Top of Record set
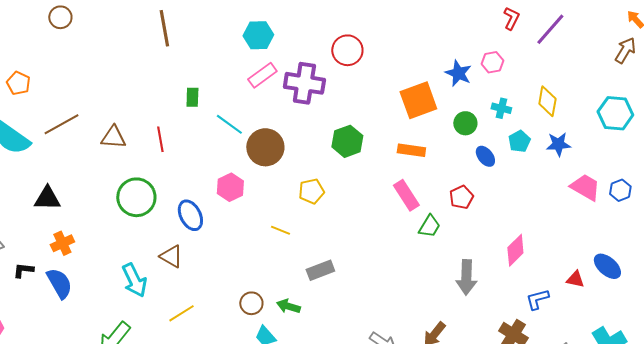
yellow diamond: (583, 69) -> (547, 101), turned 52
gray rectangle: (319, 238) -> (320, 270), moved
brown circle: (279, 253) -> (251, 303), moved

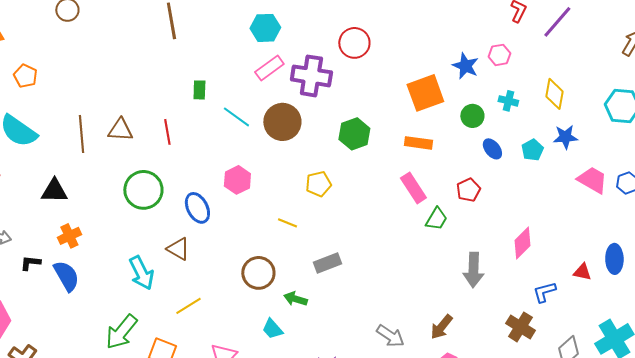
brown line: (61, 124) -> (81, 134), moved, turned -66
cyan pentagon: (519, 141) -> (532, 150), moved
brown circle: (265, 147) -> (282, 122), moved
blue ellipse: (607, 266) -> (614, 259), turned 48
brown circle: (251, 303) -> (258, 273), moved, size x1.4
Bottom of Record set
| What you need to do |
Report each line in the preceding entries that holds the string "turned".

| Response to this task |
yellow diamond: (583, 69) -> (547, 101), turned 52
brown line: (61, 124) -> (81, 134), moved, turned -66
blue ellipse: (607, 266) -> (614, 259), turned 48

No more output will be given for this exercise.